#### WHAT TO WORK ON
Reproduce, exactly and in full, only the lines below from the one containing "orange carrot [185,196,298,229]" through the one containing "pink clock [491,380,567,496]".

#### THE INPUT
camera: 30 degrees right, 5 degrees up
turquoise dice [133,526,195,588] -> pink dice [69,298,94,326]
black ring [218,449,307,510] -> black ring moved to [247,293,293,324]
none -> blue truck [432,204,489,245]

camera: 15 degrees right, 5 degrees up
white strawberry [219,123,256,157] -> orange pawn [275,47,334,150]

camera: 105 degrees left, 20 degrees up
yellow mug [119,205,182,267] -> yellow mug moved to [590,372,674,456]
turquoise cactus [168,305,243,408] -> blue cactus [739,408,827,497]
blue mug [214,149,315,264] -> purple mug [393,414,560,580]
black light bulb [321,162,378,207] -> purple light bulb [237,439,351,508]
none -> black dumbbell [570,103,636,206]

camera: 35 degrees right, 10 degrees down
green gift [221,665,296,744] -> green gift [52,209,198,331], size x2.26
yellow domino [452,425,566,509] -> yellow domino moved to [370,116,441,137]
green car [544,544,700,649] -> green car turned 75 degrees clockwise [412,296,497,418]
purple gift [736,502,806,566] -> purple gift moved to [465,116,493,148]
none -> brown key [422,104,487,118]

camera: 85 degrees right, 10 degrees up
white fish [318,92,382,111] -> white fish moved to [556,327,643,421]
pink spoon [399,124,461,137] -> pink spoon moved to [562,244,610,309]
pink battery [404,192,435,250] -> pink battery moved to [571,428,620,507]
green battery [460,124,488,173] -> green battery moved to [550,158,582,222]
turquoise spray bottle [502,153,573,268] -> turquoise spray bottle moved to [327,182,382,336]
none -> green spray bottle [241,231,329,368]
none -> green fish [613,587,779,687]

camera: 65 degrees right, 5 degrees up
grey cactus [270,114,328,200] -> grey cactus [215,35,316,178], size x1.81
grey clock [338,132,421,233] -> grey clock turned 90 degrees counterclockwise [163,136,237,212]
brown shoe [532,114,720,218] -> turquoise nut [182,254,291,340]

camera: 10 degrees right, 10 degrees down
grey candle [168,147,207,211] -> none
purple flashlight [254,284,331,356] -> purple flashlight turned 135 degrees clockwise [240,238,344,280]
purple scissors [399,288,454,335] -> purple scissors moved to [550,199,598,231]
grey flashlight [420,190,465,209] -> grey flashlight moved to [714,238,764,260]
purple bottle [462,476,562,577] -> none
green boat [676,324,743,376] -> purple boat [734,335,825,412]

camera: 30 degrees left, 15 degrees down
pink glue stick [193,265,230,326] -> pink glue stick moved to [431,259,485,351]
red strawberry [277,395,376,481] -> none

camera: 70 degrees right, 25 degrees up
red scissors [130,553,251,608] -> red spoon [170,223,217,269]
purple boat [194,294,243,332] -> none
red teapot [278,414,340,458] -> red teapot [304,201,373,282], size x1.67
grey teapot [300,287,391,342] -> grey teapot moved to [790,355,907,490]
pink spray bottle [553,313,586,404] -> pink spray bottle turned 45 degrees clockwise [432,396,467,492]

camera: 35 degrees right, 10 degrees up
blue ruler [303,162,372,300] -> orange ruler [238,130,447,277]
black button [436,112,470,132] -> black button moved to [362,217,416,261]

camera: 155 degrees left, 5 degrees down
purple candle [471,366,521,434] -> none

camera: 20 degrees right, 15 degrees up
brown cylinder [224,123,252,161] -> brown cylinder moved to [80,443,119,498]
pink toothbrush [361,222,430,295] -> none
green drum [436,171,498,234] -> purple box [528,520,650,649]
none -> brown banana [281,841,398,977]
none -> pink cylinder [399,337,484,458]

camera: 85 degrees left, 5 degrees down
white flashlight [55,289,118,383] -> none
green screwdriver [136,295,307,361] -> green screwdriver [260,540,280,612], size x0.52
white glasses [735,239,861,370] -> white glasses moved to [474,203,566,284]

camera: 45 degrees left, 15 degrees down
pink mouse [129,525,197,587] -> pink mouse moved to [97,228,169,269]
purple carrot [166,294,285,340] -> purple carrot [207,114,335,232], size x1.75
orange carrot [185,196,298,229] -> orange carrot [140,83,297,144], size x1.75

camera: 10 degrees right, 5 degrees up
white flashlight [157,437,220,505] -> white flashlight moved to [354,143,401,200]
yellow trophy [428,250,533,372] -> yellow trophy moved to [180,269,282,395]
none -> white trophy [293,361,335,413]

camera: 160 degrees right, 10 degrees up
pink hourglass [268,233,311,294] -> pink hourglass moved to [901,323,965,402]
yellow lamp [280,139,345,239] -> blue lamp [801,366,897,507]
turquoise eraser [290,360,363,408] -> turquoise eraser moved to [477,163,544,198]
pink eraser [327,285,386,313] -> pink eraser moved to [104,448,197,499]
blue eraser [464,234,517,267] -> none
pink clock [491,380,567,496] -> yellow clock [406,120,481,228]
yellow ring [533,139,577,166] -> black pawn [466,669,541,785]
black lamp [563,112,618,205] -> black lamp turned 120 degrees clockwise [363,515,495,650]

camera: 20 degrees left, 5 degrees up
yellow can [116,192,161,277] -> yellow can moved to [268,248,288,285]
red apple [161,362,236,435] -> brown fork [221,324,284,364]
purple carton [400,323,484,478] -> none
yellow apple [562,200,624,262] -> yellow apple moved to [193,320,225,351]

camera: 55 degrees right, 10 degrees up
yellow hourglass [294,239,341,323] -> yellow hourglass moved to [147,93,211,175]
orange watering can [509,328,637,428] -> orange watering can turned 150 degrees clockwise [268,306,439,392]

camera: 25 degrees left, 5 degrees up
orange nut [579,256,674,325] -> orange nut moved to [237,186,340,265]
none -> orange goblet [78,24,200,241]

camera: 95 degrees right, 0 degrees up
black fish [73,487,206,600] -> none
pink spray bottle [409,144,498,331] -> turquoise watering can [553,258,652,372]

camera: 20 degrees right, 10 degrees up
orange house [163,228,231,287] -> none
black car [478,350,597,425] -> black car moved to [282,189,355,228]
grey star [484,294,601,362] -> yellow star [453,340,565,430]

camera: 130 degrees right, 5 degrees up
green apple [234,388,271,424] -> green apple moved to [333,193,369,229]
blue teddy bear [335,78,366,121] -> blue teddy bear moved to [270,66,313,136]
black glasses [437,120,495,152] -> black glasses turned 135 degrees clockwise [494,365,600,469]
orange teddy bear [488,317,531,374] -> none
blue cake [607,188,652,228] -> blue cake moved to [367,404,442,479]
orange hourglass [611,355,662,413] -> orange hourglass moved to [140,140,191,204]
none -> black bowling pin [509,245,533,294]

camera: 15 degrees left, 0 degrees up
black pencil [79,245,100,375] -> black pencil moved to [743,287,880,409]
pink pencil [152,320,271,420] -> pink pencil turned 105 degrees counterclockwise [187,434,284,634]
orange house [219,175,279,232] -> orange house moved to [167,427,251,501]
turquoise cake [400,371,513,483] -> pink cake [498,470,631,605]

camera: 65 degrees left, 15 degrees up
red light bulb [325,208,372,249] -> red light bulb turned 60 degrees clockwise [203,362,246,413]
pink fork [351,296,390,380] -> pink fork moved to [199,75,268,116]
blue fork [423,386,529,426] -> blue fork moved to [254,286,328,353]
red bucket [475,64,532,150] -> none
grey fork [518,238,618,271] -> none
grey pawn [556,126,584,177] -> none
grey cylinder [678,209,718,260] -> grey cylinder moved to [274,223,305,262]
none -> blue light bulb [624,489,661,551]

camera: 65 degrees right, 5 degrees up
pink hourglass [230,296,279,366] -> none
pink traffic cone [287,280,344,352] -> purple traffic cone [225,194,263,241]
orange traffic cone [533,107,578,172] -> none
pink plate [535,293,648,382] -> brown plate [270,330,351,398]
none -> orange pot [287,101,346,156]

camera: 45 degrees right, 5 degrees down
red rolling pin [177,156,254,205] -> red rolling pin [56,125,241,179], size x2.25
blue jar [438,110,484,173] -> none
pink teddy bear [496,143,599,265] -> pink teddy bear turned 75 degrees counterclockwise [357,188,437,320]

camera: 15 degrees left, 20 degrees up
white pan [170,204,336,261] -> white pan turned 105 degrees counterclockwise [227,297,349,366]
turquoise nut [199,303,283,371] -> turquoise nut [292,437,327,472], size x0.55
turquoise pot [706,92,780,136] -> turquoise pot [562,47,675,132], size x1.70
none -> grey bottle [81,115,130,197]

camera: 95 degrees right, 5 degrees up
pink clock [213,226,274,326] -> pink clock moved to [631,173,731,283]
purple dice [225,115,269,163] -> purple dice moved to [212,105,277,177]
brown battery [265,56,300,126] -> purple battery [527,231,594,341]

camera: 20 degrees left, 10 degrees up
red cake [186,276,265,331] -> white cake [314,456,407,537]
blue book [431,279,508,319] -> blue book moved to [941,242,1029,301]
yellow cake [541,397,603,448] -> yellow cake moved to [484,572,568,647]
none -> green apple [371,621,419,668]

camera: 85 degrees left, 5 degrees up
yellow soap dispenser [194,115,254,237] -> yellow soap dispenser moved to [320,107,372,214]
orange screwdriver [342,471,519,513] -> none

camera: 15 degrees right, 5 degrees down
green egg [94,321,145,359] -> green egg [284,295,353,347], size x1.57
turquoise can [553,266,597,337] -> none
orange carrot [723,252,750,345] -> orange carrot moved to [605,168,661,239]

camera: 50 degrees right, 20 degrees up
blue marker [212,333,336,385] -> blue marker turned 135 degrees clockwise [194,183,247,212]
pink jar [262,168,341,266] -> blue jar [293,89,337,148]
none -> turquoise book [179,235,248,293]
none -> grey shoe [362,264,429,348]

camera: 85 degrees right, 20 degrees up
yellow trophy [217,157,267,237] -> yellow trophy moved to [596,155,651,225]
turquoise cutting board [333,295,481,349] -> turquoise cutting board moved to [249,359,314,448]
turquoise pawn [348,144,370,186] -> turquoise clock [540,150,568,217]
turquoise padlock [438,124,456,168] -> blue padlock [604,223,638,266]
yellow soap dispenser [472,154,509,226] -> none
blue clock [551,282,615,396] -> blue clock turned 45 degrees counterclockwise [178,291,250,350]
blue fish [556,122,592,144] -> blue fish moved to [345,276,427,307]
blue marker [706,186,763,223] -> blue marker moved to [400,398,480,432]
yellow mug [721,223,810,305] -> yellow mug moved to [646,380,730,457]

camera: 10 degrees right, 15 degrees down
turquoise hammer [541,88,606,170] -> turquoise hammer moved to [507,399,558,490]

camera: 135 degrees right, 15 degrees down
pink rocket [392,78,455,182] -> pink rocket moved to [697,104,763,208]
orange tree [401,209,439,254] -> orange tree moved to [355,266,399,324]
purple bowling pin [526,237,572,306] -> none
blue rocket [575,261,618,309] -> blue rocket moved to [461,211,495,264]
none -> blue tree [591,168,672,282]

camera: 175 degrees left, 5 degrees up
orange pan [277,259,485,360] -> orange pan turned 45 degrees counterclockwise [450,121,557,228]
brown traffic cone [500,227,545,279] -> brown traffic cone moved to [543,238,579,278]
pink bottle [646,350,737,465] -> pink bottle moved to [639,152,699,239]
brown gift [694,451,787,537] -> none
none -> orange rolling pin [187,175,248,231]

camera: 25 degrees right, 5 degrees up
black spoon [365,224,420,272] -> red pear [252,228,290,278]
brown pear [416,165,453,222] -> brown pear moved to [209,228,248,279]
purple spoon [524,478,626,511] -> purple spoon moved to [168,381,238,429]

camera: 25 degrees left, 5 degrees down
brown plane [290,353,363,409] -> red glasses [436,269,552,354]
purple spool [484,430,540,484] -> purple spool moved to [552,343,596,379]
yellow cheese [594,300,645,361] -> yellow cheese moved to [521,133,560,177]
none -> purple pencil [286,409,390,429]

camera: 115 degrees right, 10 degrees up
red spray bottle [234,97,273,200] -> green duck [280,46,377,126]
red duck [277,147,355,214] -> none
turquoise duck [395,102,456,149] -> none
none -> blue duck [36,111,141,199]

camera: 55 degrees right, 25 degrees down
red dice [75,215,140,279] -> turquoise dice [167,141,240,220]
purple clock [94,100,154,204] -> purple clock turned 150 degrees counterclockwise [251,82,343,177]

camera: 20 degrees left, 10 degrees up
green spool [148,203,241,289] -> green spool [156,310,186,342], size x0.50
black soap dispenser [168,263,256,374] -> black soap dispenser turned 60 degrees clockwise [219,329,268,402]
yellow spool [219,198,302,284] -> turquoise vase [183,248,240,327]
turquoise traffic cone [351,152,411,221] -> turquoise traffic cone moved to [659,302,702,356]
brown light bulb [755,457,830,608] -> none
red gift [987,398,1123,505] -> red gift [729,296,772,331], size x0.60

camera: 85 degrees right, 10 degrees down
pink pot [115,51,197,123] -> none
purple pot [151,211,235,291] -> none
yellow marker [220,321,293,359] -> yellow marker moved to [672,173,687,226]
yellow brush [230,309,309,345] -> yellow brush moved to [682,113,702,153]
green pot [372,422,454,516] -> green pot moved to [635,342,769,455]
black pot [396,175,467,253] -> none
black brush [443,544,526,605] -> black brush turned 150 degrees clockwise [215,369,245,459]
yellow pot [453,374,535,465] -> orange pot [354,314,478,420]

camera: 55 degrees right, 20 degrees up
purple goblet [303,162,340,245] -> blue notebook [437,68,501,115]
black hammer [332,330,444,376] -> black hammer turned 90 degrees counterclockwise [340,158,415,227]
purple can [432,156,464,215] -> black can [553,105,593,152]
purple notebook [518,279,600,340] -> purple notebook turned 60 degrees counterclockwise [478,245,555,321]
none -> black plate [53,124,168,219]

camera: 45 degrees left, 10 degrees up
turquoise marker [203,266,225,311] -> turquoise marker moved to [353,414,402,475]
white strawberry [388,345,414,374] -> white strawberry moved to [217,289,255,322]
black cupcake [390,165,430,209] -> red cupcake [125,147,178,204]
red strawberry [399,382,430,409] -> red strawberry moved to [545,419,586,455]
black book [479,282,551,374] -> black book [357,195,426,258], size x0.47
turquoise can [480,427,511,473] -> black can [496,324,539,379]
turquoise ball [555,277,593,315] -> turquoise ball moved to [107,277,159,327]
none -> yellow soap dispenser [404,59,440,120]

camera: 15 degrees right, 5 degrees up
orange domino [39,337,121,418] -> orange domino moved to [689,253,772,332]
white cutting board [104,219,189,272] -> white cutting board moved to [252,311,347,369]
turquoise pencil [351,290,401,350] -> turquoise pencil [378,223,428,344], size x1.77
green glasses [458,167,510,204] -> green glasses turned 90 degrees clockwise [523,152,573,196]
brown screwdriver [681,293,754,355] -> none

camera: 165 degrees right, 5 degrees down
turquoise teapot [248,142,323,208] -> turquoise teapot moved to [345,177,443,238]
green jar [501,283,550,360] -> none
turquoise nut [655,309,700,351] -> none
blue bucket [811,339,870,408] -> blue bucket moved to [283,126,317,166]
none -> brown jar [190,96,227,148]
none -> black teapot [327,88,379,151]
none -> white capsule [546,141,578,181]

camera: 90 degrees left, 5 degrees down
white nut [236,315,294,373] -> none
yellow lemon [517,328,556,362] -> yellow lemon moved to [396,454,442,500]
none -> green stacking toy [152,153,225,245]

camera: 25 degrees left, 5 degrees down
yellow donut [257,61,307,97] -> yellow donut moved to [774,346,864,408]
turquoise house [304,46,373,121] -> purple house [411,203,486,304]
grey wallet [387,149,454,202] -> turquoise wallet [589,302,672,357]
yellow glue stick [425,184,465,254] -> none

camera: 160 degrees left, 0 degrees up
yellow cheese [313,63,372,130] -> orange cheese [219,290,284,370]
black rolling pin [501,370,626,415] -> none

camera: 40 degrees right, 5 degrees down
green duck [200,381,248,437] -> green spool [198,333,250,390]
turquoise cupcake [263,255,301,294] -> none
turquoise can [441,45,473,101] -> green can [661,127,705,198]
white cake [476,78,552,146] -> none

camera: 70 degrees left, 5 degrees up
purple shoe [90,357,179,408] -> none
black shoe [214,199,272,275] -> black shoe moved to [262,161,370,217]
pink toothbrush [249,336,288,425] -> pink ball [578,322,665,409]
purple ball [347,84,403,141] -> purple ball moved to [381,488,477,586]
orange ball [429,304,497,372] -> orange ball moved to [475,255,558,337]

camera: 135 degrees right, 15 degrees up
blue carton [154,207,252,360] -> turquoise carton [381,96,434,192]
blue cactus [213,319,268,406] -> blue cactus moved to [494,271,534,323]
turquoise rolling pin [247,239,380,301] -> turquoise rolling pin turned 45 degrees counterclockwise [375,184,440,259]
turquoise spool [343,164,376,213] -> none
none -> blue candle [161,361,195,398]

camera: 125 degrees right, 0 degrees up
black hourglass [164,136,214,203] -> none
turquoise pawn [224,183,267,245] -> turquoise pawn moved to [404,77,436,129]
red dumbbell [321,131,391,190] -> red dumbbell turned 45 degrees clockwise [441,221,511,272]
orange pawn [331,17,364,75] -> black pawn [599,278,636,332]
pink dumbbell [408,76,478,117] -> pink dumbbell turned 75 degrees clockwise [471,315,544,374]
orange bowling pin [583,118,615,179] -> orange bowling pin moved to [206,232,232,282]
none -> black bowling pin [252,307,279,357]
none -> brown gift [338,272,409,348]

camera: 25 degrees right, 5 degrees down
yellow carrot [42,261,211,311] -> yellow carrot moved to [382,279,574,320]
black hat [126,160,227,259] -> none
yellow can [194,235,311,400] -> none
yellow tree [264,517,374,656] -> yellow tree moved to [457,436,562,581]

#### RESPONSE
orange carrot [185,196,298,229] -> orange carrot [140,83,297,144], size x1.75

camera: 10 degrees right, 5 degrees up
white flashlight [157,437,220,505] -> white flashlight moved to [354,143,401,200]
yellow trophy [428,250,533,372] -> yellow trophy moved to [180,269,282,395]
none -> white trophy [293,361,335,413]

camera: 160 degrees right, 10 degrees up
pink hourglass [268,233,311,294] -> pink hourglass moved to [901,323,965,402]
yellow lamp [280,139,345,239] -> blue lamp [801,366,897,507]
turquoise eraser [290,360,363,408] -> turquoise eraser moved to [477,163,544,198]
pink eraser [327,285,386,313] -> pink eraser moved to [104,448,197,499]
blue eraser [464,234,517,267] -> none
pink clock [491,380,567,496] -> yellow clock [406,120,481,228]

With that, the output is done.